**RECORDS FOR THE TASK**
=== Begin Enclosure ===
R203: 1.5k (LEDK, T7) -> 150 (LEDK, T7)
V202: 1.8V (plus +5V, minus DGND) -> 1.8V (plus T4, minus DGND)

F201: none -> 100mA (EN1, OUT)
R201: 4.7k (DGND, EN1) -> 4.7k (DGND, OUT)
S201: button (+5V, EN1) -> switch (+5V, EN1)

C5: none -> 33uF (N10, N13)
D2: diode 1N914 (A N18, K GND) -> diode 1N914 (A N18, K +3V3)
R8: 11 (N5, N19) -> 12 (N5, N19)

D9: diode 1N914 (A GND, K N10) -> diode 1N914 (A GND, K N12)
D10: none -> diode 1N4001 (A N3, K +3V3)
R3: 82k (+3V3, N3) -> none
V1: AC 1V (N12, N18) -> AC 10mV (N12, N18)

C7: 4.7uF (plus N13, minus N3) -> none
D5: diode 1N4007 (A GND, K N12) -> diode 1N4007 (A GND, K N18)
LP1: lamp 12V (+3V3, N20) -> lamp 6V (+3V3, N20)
=== End Enclosure ===
=== Begin Enclosure ===
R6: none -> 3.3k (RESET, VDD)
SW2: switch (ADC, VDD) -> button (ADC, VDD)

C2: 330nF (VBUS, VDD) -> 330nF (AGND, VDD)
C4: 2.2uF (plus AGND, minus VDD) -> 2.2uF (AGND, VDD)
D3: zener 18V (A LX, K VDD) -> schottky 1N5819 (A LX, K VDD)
=== End Enclosure ===
=== Begin Enclosure ===
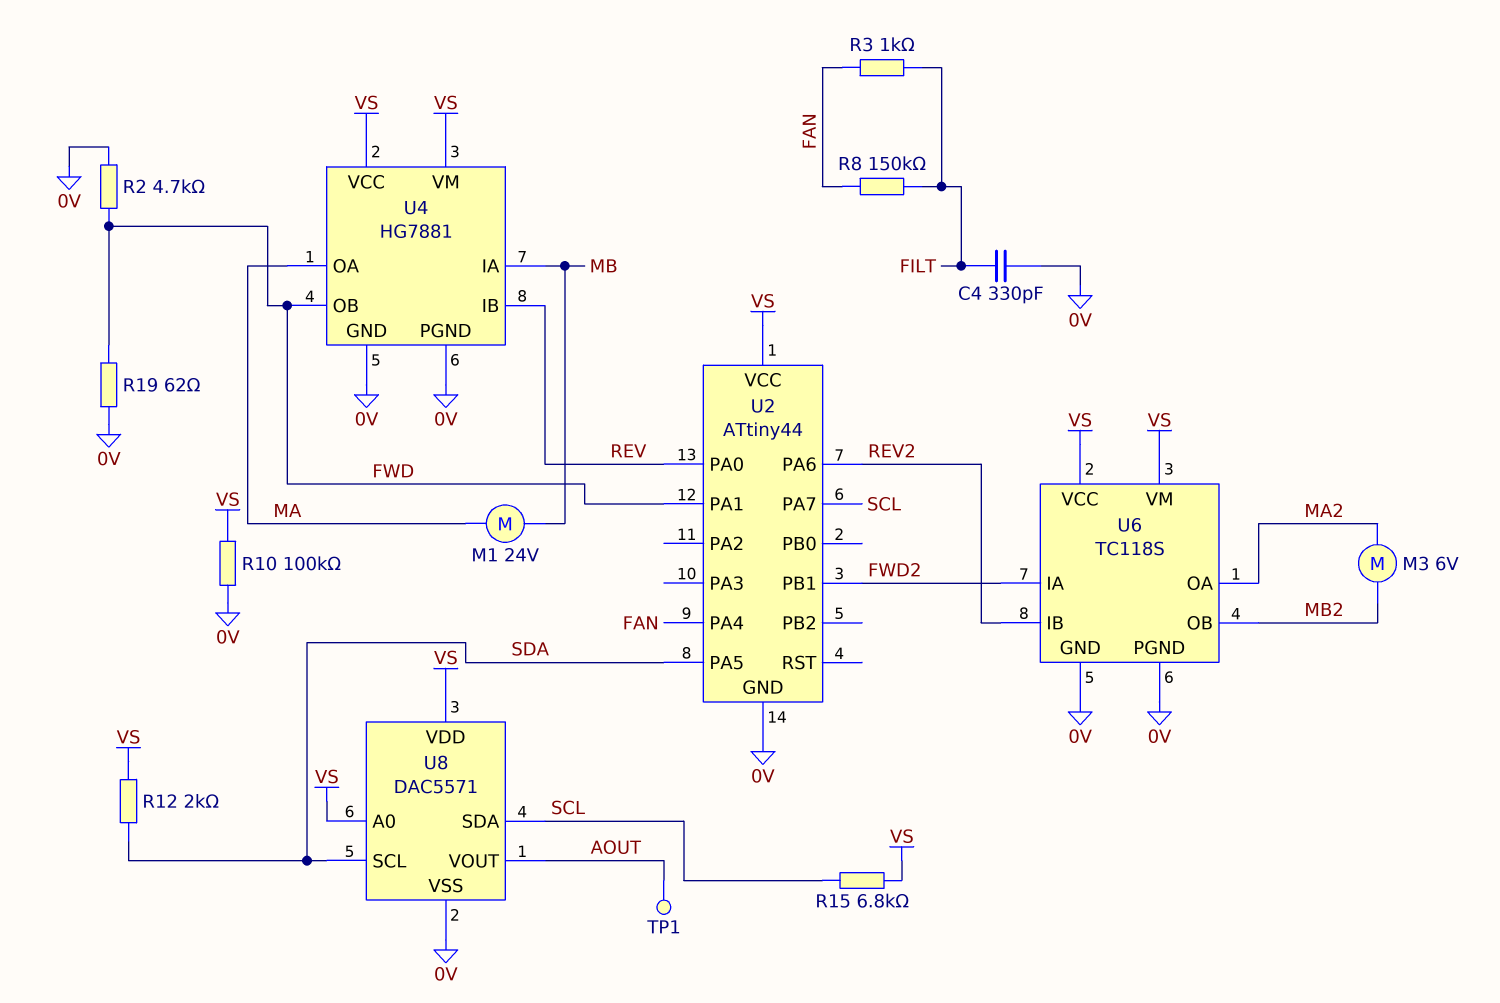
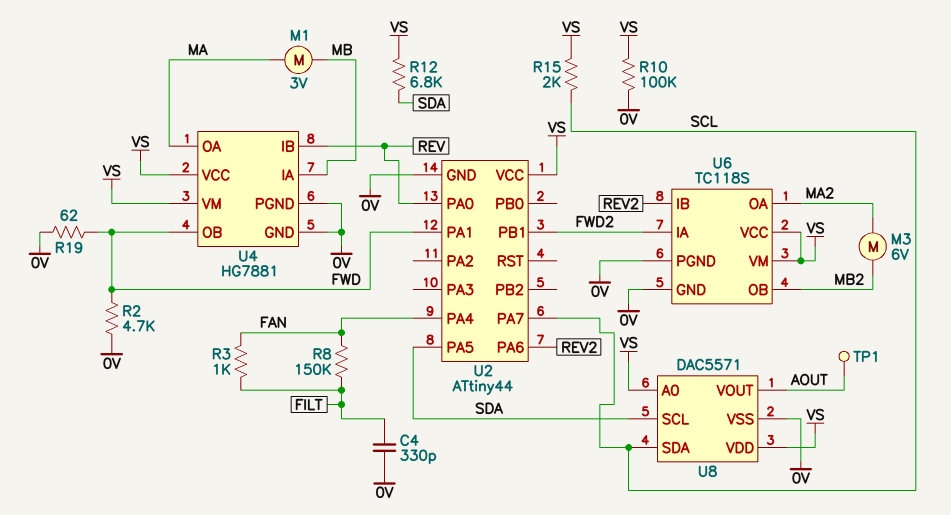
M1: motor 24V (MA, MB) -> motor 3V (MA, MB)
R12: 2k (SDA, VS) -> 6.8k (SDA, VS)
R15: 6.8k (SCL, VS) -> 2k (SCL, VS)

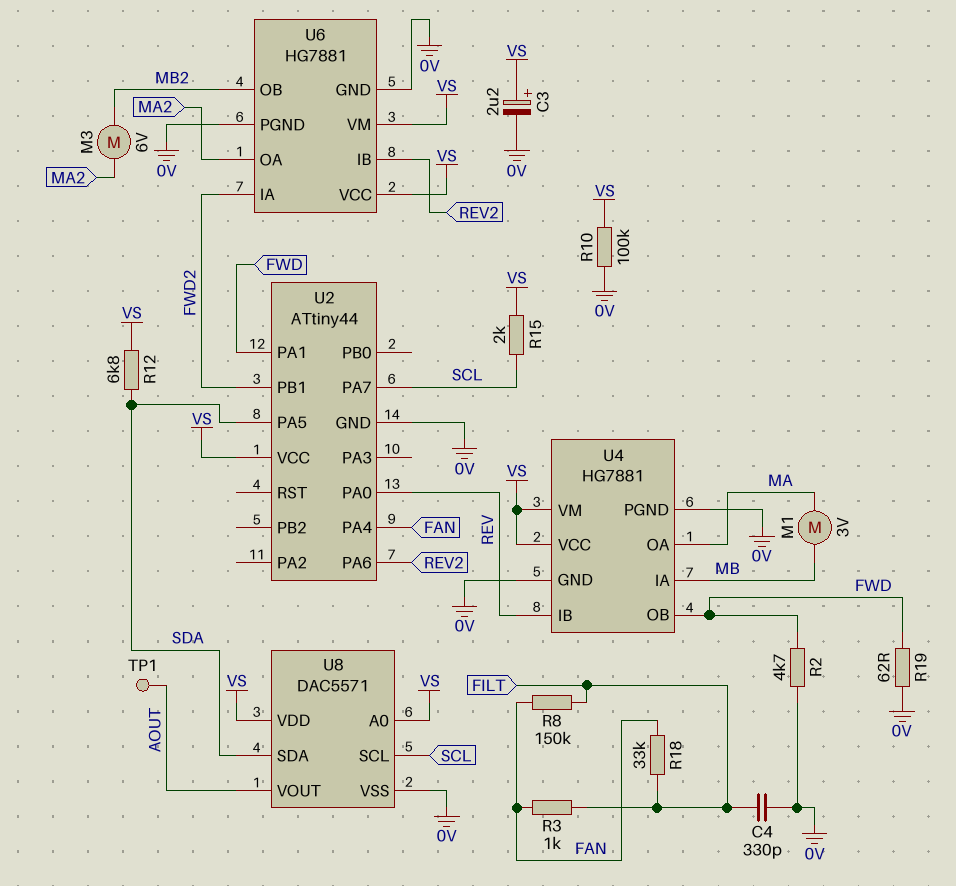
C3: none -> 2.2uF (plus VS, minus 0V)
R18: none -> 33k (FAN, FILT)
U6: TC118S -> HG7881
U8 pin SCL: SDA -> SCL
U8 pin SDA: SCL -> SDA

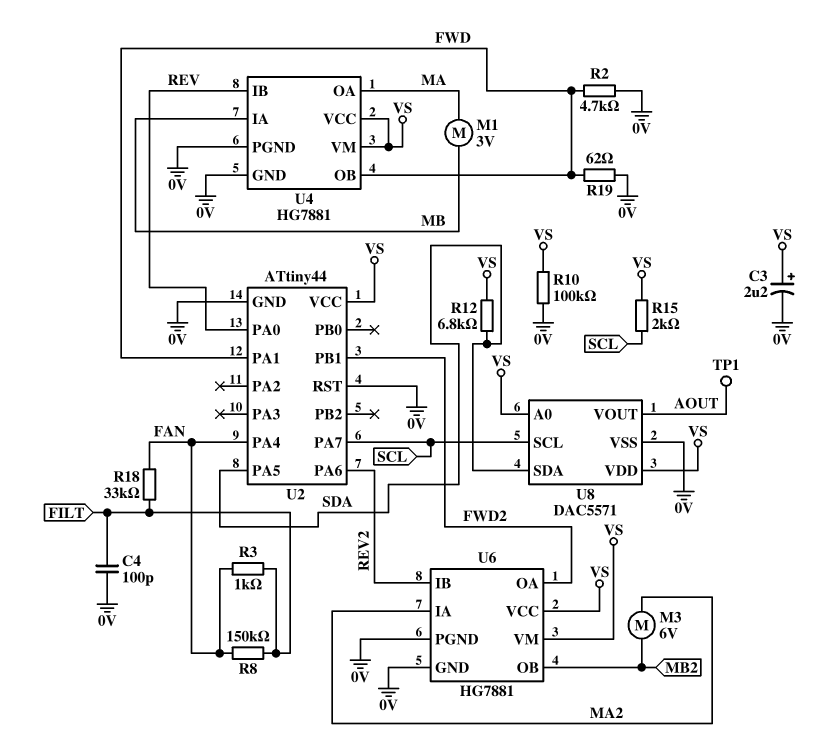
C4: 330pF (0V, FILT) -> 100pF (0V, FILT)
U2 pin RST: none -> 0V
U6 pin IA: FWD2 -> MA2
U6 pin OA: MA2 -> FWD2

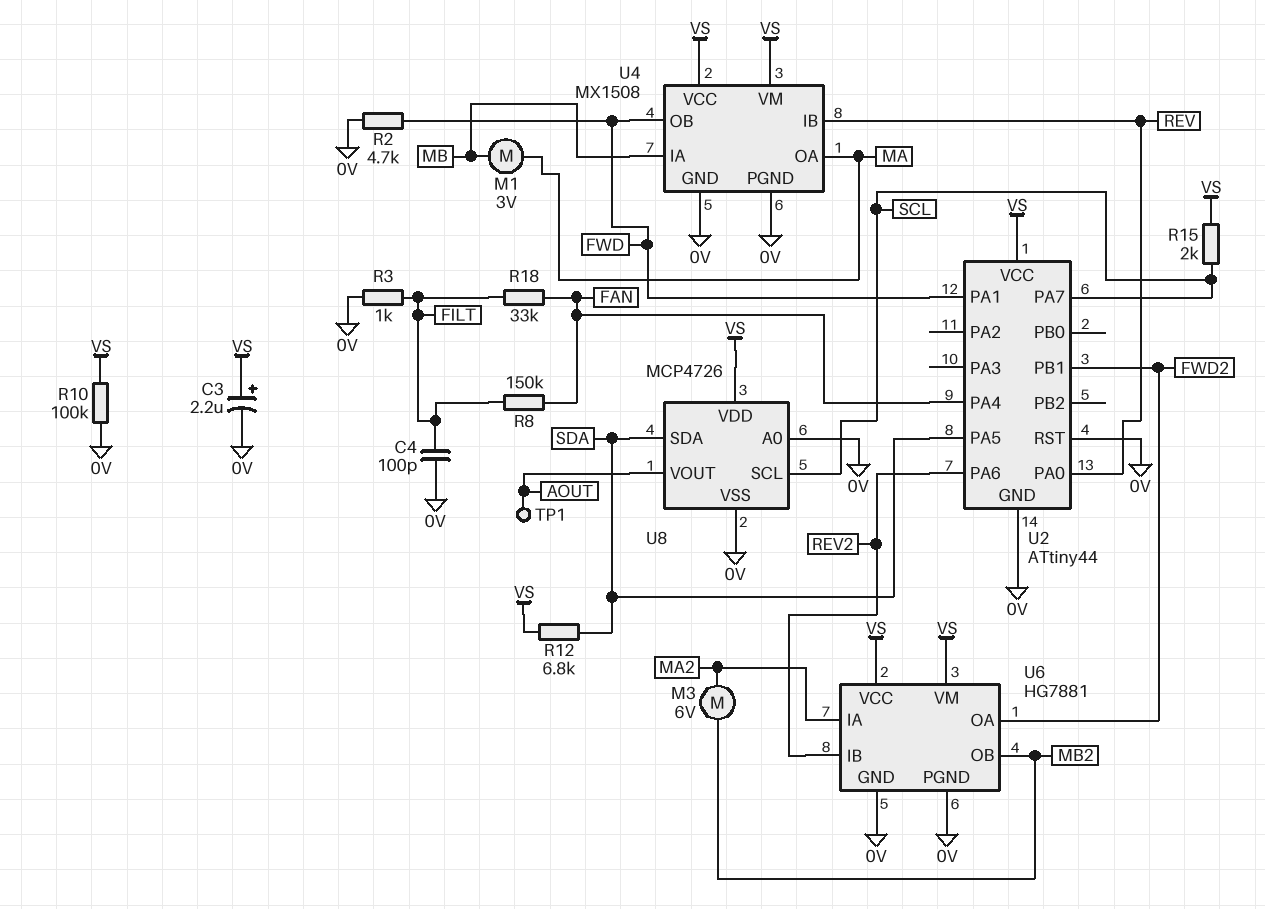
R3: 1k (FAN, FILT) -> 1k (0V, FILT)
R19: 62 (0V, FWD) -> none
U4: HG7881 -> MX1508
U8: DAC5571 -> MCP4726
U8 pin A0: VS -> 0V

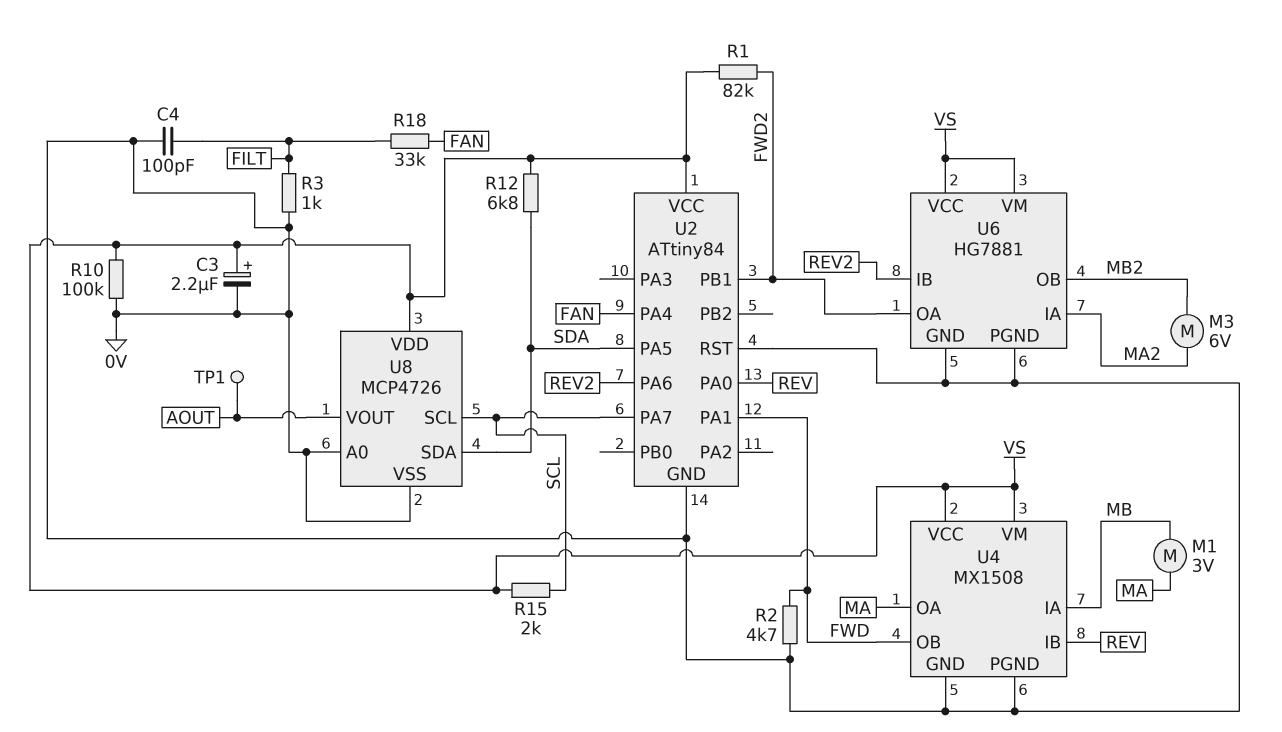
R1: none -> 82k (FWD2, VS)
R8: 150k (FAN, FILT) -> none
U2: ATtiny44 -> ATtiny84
=== End Enclosure ===
**INSTRUCTIONS TO FOLLOW**
Everything from the line containing "R8: 11 (N5, N19) -> 12 (N5, N19)" through the line containing "LP1: lamp 12V" in the material above should be retyped exactly, both ends included, and nothing more.

**REPLY TO THE EXERCISE**
R8: 11 (N5, N19) -> 12 (N5, N19)

D9: diode 1N914 (A GND, K N10) -> diode 1N914 (A GND, K N12)
D10: none -> diode 1N4001 (A N3, K +3V3)
R3: 82k (+3V3, N3) -> none
V1: AC 1V (N12, N18) -> AC 10mV (N12, N18)

C7: 4.7uF (plus N13, minus N3) -> none
D5: diode 1N4007 (A GND, K N12) -> diode 1N4007 (A GND, K N18)
LP1: lamp 12V (+3V3, N20) -> lamp 6V (+3V3, N20)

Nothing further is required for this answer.